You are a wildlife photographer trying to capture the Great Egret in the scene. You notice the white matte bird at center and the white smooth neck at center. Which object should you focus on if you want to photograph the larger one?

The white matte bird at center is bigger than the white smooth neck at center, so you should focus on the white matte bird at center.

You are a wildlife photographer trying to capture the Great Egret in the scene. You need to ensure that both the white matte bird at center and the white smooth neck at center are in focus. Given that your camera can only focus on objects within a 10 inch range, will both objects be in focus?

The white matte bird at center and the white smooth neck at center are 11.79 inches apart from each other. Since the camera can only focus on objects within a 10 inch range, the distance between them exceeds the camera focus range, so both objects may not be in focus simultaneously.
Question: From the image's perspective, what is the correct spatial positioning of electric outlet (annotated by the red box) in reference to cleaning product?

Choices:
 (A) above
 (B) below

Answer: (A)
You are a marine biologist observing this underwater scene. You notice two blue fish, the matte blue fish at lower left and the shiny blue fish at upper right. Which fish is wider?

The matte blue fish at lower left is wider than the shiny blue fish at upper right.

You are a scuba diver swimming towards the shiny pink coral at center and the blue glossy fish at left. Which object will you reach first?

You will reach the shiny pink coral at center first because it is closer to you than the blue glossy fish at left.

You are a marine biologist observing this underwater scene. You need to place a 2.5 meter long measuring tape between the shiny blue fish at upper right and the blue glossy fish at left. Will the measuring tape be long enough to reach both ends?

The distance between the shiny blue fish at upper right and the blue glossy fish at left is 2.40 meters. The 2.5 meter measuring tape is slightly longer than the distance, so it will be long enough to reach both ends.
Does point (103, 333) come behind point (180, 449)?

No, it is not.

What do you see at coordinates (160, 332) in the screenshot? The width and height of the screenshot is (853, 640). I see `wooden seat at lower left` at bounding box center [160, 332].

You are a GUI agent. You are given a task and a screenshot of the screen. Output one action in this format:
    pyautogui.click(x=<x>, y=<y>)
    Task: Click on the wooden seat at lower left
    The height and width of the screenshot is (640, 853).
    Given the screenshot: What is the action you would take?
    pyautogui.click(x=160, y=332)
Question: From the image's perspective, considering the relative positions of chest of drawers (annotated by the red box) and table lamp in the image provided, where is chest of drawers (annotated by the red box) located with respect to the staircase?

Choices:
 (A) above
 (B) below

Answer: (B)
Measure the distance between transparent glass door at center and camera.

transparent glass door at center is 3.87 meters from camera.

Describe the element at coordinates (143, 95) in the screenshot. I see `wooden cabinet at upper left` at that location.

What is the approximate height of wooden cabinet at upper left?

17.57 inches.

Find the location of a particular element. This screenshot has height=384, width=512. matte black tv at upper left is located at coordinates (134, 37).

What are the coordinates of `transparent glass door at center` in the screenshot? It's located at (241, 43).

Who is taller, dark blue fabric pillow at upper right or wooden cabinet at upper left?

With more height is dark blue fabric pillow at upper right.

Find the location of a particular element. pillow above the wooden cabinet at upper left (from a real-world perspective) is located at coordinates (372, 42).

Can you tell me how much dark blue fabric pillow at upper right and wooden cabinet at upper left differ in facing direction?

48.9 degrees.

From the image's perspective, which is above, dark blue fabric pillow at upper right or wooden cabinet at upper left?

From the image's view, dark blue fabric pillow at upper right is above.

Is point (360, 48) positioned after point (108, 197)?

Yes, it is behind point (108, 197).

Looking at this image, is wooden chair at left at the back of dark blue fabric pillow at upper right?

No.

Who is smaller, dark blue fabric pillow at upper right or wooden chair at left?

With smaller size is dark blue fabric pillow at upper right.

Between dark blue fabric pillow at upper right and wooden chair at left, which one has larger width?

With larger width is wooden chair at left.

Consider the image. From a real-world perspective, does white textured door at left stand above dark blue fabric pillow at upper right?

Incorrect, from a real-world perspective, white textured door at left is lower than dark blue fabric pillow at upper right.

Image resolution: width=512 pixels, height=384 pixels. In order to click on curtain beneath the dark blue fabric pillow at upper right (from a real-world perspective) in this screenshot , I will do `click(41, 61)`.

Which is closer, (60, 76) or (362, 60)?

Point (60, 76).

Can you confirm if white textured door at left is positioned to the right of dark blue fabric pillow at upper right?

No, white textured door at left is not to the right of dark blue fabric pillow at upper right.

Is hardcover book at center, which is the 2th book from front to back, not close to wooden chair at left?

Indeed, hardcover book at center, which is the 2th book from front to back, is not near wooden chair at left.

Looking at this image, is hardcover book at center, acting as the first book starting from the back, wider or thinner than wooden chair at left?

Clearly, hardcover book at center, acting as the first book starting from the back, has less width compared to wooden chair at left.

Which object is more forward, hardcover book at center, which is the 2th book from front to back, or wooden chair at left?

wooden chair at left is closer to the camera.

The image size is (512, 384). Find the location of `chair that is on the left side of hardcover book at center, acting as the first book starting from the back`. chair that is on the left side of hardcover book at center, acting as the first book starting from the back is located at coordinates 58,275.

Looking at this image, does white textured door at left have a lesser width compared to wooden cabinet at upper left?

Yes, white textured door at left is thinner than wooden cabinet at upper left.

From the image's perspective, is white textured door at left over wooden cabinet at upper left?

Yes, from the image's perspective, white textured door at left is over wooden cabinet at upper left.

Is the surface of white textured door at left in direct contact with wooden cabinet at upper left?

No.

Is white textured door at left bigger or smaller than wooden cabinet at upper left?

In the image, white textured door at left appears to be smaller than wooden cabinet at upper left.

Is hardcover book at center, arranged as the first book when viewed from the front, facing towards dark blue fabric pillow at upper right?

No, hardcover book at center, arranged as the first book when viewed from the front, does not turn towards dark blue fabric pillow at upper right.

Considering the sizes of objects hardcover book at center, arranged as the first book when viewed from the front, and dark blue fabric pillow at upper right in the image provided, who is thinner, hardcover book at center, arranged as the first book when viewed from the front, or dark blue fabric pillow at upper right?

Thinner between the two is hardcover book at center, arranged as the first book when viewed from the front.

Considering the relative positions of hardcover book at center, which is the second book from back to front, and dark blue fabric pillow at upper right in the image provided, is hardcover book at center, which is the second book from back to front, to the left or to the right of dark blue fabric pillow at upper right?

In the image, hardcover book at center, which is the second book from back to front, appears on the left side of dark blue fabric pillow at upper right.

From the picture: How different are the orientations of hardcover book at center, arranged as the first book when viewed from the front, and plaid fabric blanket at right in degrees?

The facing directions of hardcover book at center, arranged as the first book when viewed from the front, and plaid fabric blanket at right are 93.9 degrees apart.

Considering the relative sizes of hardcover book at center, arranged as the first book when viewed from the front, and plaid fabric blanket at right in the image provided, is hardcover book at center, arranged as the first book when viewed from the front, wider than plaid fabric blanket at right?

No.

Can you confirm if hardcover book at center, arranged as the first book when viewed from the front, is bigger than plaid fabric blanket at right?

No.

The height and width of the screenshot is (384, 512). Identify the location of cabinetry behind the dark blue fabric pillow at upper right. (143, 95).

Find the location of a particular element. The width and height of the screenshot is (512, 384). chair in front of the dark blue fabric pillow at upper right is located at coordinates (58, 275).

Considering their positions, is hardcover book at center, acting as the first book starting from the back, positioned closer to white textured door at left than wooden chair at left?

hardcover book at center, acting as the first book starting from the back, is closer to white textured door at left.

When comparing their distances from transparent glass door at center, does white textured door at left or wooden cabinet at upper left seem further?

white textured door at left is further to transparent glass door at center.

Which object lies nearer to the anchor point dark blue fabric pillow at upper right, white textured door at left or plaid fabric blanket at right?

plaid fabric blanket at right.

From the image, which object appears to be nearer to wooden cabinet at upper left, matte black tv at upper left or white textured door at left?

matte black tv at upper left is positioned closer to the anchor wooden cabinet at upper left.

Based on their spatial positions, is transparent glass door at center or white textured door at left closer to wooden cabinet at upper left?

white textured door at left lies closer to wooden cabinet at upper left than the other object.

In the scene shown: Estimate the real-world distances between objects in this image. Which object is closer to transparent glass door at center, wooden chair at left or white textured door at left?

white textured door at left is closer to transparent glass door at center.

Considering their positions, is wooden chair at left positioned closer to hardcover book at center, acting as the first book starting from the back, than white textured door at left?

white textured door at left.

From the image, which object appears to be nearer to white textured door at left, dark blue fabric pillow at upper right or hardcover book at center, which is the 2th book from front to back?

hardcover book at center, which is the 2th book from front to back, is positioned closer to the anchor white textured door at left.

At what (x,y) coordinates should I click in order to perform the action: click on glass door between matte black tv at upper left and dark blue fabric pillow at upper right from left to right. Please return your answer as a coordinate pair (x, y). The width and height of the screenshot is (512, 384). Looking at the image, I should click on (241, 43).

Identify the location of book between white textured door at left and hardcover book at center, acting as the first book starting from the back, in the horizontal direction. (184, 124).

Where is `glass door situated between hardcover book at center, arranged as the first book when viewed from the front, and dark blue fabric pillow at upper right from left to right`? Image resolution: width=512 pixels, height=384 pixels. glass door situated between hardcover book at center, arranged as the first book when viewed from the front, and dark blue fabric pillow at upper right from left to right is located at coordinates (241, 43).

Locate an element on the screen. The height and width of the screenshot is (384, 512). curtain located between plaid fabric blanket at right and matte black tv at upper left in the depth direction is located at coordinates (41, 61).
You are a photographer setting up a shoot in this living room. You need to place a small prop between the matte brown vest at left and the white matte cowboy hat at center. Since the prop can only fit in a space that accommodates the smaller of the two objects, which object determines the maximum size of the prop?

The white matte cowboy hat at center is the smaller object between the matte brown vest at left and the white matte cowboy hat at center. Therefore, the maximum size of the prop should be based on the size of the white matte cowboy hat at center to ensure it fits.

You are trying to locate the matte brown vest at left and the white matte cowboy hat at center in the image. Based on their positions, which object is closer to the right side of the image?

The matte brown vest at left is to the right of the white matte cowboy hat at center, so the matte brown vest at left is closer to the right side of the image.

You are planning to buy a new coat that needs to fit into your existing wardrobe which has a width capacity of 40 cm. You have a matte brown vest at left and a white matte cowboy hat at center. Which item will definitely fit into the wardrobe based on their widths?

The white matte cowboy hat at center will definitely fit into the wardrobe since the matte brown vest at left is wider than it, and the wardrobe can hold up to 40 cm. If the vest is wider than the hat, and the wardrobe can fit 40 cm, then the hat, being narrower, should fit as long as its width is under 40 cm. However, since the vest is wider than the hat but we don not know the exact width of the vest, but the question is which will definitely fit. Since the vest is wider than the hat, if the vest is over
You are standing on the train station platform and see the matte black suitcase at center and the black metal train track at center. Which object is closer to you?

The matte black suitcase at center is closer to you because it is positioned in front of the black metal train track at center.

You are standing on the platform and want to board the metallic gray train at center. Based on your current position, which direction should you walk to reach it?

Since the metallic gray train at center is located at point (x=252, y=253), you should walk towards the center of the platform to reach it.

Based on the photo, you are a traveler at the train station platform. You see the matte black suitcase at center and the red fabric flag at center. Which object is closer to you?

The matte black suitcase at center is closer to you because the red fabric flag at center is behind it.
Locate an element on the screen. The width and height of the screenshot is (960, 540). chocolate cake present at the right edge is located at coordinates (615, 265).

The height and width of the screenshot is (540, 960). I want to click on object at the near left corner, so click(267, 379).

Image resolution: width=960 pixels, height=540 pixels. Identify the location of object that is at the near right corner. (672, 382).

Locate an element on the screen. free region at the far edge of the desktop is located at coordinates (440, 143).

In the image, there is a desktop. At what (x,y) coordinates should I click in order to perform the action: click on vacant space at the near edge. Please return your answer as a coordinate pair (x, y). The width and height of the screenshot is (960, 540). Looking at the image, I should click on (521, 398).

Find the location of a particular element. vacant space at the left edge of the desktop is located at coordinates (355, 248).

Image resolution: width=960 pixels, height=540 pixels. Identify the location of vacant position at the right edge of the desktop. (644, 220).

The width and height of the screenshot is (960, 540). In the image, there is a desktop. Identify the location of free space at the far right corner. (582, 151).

________________________

Exercise.
Print the lines of the items from the line with "Yes, from the" to the line with "No, hardcover book", including both, reproducing each one unchanged.

Solution for this task.
Yes, from the image's perspective, white textured door at left is over wooden cabinet at upper left.

Is the surface of white textured door at left in direct contact with wooden cabinet at upper left?

No.

Is white textured door at left bigger or smaller than wooden cabinet at upper left?

In the image, white textured door at left appears to be smaller than wooden cabinet at upper left.

Is hardcover book at center, arranged as the first book when viewed from the front, facing towards dark blue fabric pillow at upper right?

No, hardcover book at center, arranged as the first book when viewed from the front, does not turn towards dark blue fabric pillow at upper right.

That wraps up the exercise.